What needs to be done — From the listing below, return every line with the string "white" in it.

Material for this task —
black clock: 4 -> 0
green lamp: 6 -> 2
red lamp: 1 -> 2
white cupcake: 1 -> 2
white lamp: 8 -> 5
---
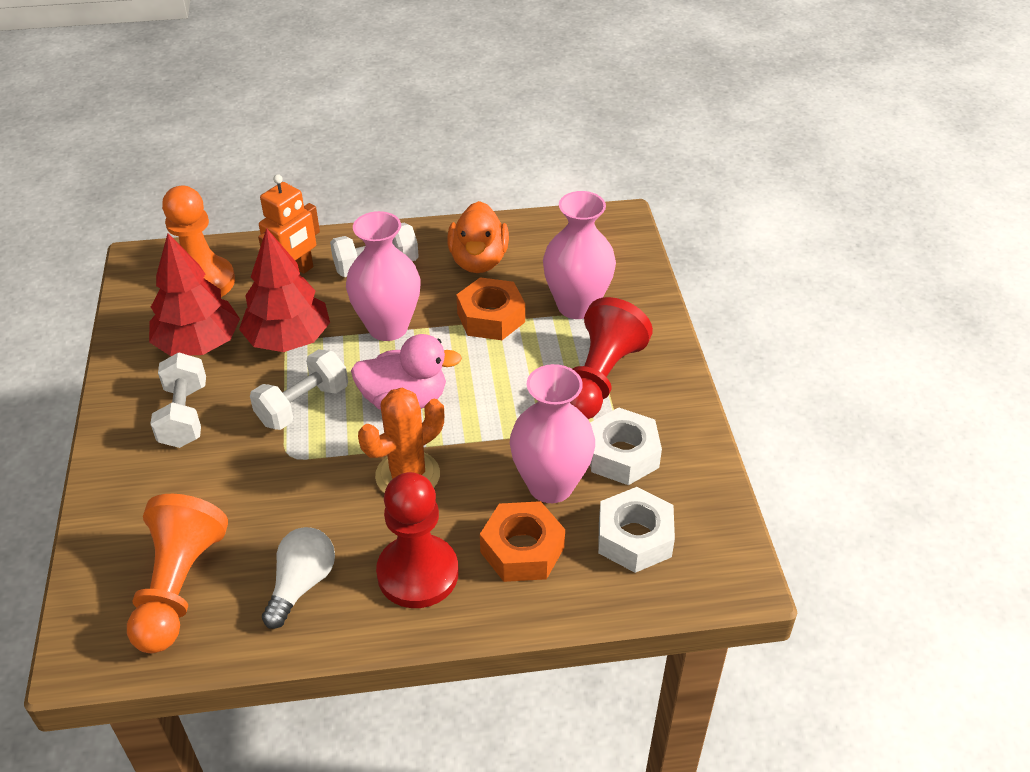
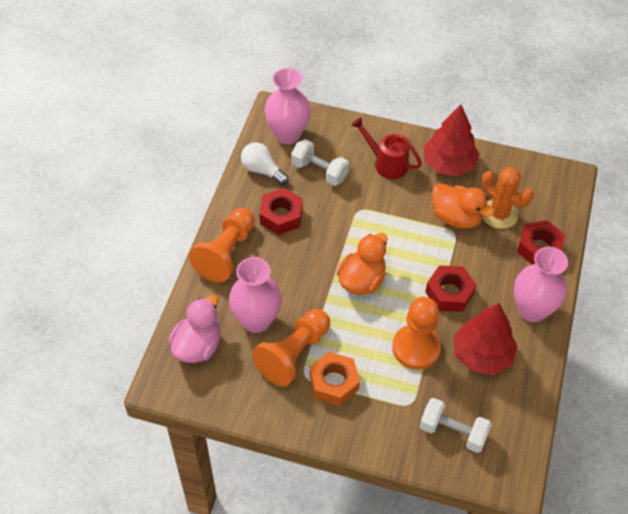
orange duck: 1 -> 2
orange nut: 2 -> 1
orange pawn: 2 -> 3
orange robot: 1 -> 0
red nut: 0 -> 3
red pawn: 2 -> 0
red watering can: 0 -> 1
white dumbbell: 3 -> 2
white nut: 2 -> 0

Exercise output —
white cupcake: 1 -> 2
white lamp: 8 -> 5
white dumbbell: 3 -> 2
white nut: 2 -> 0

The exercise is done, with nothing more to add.